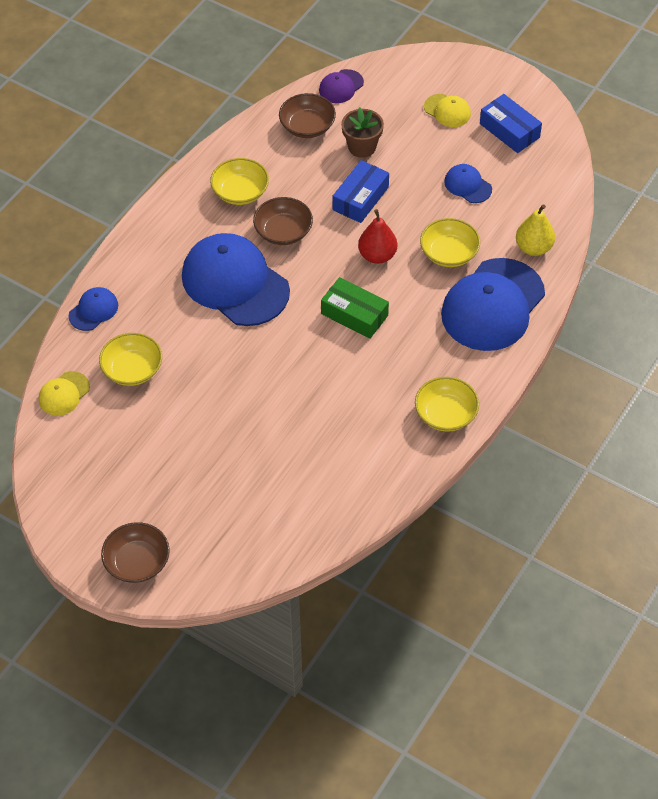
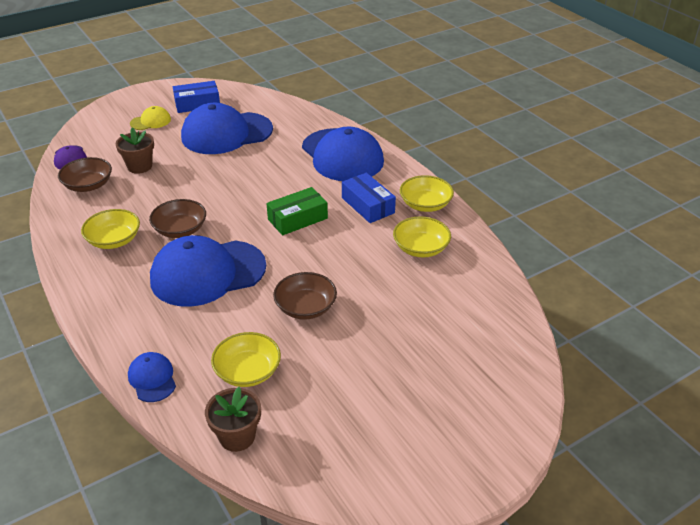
camera: 65 degrees left, 15 degrees down
(64, 394) = (237, 436): yellow cap -> brown flower pot
(137, 562) = (482, 441): brown bowl -> brown bowl (305, 307)
(360, 198) = (188, 182): blue box -> blue box (368, 205)
(377, 255) = (250, 191): red pear -> none
(449, 253) = (279, 159): yellow bowl -> yellow bowl (421, 248)
(467, 185) = (226, 133): blue cap -> blue cap, size x2.21
(533, 248) = (307, 125): yellow pear -> none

○ ○ ○ ○

What to work on
Having found the line with "(467, 185) = (226, 133): blue", please set it down along with every line after it through the end of the material above, exactly and with nothing added.

Written answer
(467, 185) = (226, 133): blue cap -> blue cap, size x2.21
(533, 248) = (307, 125): yellow pear -> none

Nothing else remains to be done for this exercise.